REQUIRED ACTION
Pictures are to be dropped. Everything else in the listing gets copied exactly.

EXERCISE DATA
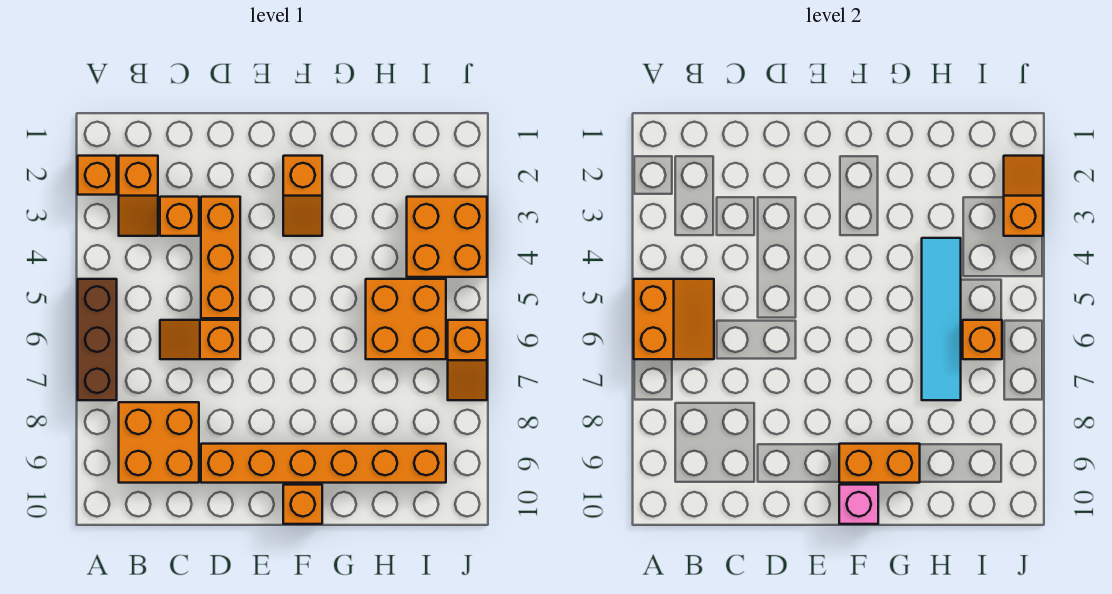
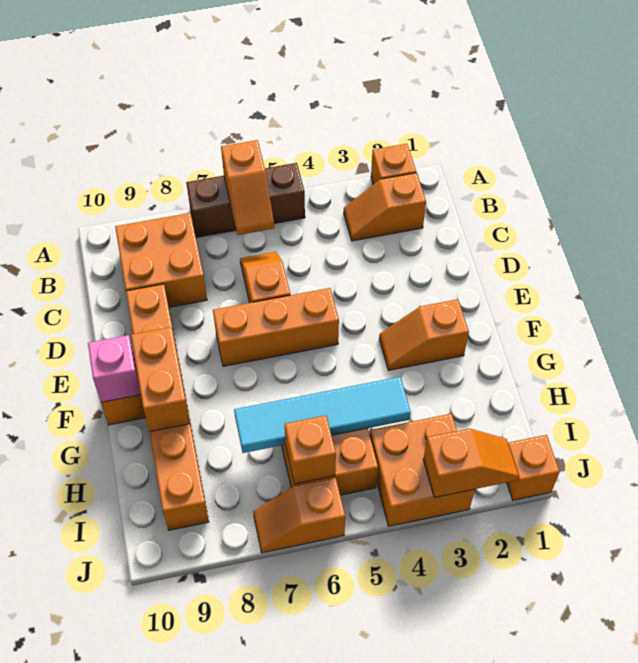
orange slope A5:B6 level 2 top A -> orange slope A6:B6 level 2 top A
orange brick C3 level 1 -> orange brick J1 level 1
orange brick D3:D5 level 1 -> orange brick E5:E7 level 1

OUTPUT
orange slope A5:B6 level 2 top A -> orange slope A6:B6 level 2 top A
orange brick C3 level 1 -> orange brick J1 level 1
orange brick D3:D5 level 1 -> orange brick E5:E7 level 1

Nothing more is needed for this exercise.